_What you will do_
Output exactly the lines below, starting with the line that has "U9: M24C02 -> AT24C32" and going on through the line that has "R27: 13k (BR_R2, DGND) -> 13k (DGND, IN)", both included, and no other lines.

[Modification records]

- - -

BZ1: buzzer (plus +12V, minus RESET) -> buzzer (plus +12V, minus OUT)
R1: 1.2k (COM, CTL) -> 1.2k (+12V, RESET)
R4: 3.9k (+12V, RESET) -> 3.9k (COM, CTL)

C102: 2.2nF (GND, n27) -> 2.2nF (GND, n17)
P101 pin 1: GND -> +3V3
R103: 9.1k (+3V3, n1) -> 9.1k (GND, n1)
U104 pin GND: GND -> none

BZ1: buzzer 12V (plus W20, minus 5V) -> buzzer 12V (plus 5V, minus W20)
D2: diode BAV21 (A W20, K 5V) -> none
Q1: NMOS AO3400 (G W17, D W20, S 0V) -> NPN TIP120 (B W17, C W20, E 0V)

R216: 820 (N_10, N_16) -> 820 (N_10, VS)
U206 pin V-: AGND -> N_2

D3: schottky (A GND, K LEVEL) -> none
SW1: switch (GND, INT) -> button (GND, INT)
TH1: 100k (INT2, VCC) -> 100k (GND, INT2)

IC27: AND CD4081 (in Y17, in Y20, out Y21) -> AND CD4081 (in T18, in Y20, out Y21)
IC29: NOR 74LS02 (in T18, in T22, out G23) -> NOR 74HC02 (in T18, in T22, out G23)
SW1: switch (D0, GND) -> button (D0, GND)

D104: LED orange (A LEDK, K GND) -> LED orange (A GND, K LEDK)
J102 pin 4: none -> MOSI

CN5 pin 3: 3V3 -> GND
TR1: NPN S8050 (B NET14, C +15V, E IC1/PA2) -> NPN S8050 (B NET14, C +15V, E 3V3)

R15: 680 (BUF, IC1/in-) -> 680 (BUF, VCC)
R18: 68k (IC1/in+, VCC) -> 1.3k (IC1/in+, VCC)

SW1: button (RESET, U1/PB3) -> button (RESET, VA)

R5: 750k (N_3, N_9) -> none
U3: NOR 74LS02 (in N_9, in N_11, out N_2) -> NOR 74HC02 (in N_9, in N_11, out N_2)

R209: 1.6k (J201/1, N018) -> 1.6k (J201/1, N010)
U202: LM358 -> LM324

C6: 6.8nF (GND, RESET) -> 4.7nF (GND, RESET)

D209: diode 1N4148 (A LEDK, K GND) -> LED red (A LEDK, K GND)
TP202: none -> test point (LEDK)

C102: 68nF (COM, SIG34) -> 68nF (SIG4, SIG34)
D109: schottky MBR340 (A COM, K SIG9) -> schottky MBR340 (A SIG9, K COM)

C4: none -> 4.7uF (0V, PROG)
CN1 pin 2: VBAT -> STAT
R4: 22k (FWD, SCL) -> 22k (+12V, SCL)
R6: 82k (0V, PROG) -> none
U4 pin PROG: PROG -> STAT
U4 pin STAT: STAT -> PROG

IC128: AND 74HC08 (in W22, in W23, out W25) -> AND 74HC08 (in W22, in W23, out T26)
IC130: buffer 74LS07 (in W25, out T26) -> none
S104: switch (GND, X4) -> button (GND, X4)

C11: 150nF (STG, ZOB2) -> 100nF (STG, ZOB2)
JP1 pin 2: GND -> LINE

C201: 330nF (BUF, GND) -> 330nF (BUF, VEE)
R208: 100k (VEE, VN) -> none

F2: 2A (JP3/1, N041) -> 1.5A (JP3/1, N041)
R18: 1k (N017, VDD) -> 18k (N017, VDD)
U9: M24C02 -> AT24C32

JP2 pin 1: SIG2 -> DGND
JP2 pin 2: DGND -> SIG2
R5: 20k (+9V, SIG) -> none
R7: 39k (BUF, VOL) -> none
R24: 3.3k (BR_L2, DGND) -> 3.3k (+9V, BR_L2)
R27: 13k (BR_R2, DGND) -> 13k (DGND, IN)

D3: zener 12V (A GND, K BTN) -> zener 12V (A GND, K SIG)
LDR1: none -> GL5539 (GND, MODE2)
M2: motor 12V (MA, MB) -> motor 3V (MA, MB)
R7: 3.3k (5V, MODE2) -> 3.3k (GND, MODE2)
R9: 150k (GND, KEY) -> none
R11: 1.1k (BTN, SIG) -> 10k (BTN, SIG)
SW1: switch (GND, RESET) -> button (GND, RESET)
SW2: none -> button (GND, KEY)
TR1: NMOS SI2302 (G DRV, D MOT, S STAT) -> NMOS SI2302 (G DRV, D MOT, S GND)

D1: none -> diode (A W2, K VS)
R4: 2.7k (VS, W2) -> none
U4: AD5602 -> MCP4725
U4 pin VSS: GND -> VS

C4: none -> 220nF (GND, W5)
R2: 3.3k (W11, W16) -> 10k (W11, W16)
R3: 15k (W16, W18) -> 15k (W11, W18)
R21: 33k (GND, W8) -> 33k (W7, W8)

- - -

_Reply_
U9: M24C02 -> AT24C32

JP2 pin 1: SIG2 -> DGND
JP2 pin 2: DGND -> SIG2
R5: 20k (+9V, SIG) -> none
R7: 39k (BUF, VOL) -> none
R24: 3.3k (BR_L2, DGND) -> 3.3k (+9V, BR_L2)
R27: 13k (BR_R2, DGND) -> 13k (DGND, IN)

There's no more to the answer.